--- Problem description ---
Format the lines of the records below, starting with the line that contains "Trace every road" and going on through the line that contains "road 3 (residential): [(266,246),(294,457)]", as a JSON list of strings with one string per line and blank lines left out.

--- Records for the task ---
====

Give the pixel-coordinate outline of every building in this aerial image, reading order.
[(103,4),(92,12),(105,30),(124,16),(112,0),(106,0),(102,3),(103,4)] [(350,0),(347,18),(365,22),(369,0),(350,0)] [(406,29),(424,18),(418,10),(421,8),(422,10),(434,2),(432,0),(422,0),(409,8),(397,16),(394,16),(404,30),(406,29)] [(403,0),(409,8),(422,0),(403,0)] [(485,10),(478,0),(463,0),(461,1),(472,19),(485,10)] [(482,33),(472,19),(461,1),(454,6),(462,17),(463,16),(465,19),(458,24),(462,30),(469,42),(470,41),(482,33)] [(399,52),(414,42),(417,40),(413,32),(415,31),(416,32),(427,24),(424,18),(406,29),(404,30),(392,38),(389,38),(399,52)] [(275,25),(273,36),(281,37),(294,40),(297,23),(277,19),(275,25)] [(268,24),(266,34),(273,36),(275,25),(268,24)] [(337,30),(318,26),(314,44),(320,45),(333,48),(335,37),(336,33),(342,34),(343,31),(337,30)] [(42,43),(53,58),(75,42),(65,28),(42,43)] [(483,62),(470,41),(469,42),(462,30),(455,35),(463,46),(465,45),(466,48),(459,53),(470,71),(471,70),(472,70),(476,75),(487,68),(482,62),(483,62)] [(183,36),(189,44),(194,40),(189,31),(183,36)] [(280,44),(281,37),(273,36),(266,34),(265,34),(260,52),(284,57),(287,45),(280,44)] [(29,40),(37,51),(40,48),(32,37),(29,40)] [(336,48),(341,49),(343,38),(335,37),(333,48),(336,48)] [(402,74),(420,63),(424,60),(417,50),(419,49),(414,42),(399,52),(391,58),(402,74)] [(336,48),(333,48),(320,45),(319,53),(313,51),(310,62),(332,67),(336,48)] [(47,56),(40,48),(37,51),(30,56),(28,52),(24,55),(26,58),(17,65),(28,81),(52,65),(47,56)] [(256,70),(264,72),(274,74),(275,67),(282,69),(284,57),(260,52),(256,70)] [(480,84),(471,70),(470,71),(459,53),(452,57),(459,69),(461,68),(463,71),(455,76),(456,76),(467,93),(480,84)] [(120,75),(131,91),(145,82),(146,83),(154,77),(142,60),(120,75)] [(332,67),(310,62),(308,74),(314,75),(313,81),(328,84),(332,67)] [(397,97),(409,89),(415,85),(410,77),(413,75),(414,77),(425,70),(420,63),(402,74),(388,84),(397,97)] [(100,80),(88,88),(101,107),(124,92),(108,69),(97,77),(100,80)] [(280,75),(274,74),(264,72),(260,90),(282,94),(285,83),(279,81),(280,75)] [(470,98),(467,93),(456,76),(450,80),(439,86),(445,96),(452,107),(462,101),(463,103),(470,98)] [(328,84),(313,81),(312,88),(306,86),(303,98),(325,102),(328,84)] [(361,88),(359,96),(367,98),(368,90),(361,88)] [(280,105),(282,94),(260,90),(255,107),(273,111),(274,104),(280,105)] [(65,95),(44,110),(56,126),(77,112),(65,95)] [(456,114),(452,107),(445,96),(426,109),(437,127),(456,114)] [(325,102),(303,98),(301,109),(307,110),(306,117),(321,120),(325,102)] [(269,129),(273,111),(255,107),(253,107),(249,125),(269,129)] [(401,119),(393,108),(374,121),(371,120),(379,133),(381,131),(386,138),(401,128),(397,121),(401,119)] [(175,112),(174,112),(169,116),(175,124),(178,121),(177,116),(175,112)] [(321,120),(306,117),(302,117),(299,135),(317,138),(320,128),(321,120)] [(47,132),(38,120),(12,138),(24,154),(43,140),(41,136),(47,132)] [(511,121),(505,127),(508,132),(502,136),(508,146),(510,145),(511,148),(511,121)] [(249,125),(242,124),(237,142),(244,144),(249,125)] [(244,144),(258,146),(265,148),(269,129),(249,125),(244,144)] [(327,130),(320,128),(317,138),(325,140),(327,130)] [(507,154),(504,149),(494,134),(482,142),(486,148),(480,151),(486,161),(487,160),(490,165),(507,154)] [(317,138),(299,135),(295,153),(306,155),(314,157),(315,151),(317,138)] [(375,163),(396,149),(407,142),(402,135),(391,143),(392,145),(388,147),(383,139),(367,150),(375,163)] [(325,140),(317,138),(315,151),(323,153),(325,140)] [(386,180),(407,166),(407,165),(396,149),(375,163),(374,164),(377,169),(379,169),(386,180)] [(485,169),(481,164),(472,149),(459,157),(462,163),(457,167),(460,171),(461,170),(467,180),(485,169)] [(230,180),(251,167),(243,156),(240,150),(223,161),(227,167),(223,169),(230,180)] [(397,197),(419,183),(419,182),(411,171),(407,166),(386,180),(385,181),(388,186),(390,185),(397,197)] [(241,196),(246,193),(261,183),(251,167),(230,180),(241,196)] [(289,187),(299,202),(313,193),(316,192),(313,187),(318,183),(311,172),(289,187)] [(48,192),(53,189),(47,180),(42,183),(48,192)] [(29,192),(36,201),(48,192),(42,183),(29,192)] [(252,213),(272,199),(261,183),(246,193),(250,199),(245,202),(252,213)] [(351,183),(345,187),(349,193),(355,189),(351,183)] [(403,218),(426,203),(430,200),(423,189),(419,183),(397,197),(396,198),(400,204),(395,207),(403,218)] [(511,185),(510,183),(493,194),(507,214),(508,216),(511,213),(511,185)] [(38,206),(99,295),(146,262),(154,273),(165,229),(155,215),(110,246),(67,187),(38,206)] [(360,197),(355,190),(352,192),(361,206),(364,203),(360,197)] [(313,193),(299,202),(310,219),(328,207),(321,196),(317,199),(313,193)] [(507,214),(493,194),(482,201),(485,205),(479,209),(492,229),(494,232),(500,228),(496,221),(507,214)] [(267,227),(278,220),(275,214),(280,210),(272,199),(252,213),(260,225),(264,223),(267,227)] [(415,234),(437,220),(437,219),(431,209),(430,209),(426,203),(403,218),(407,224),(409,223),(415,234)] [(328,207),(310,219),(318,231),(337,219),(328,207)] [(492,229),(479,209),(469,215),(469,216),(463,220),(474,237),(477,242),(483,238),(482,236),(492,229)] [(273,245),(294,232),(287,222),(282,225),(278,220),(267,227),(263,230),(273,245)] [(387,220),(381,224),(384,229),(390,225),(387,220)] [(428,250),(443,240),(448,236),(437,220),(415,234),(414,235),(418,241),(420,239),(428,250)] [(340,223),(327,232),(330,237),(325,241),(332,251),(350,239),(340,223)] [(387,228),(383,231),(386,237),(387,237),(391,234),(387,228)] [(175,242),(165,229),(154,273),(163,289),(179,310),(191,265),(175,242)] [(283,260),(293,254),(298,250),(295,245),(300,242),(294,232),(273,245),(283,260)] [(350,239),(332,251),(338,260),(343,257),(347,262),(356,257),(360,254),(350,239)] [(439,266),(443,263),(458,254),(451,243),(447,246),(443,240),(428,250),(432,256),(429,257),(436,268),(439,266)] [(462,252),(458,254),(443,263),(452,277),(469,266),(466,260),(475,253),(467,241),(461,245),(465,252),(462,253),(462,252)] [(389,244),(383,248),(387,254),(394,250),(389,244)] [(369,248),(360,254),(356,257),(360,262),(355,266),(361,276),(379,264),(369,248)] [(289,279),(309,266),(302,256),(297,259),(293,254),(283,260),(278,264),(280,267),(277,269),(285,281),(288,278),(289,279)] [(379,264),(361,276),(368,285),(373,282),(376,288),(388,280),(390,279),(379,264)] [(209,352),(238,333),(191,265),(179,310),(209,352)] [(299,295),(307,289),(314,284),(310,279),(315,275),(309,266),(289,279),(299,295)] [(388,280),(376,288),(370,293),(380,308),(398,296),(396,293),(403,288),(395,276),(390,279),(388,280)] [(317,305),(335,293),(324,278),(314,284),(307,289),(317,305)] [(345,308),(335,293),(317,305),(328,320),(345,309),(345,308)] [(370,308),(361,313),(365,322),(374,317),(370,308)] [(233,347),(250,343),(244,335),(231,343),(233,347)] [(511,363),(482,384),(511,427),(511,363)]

====

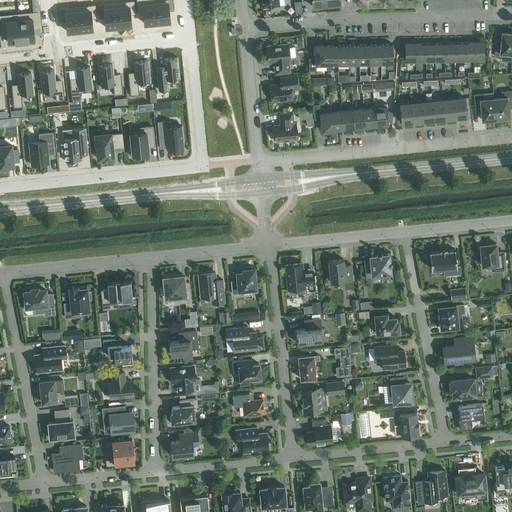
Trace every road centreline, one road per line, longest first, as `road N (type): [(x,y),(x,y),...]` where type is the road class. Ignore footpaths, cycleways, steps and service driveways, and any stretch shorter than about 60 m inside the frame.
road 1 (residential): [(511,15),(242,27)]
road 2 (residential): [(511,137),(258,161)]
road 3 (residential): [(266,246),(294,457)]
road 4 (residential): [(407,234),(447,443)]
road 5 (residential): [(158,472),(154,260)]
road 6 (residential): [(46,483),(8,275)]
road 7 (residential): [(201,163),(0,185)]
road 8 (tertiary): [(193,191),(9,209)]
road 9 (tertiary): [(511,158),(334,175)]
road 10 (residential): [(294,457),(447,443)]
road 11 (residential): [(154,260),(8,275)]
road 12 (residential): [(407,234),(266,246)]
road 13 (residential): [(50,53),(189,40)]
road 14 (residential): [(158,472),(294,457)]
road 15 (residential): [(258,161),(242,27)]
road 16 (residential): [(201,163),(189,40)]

====

--- Complete response ---
[
  "Trace every road centreline, one road per line, longest first, as `road N (type): [(x,y),(x,y),...]` where type is the road class. Ignore footpaths, cycleways, steps and service driveways, and any stretch shorter than about 60 m inside the frame.",
  "road 1 (residential): [(511,15),(242,27)]",
  "road 2 (residential): [(511,137),(258,161)]",
  "road 3 (residential): [(266,246),(294,457)]"
]